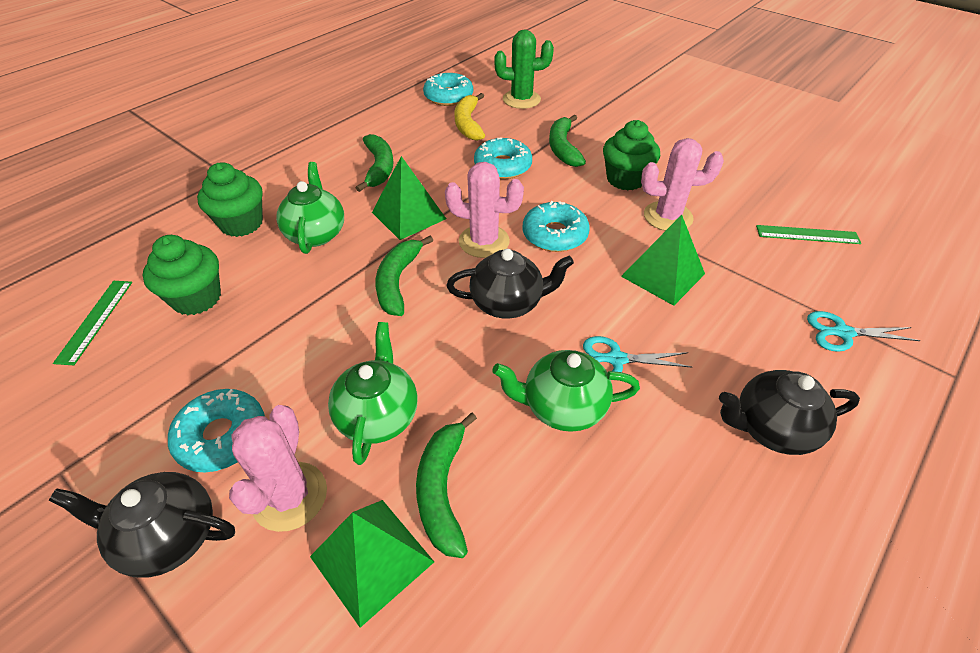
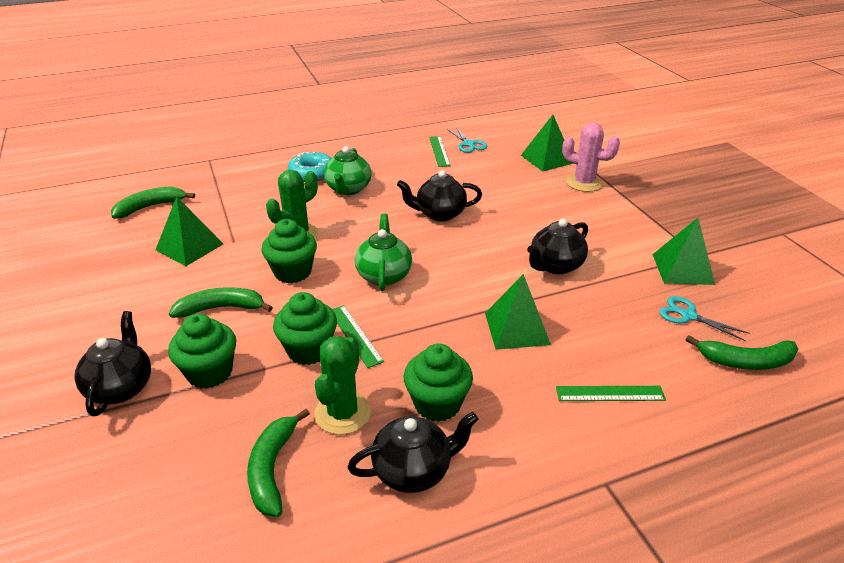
black teapot: 3 -> 4
green cactus: 1 -> 2
green cupcake: 3 -> 4
green pyramid: 3 -> 4
green ruler: 2 -> 3
green teapot: 3 -> 2
pink cactus: 3 -> 1
turquoise donut: 4 -> 1
yellow banana: 1 -> 0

_ _ _ _

*WHAT IS EXPECTED*.
All lines from the one containing "pink cactus: 3 -> 1" through the last line of the data must be set down exactly. No other lines belong in the answer.

*RESPONSE TO THIS EXERCISE*.
pink cactus: 3 -> 1
turquoise donut: 4 -> 1
yellow banana: 1 -> 0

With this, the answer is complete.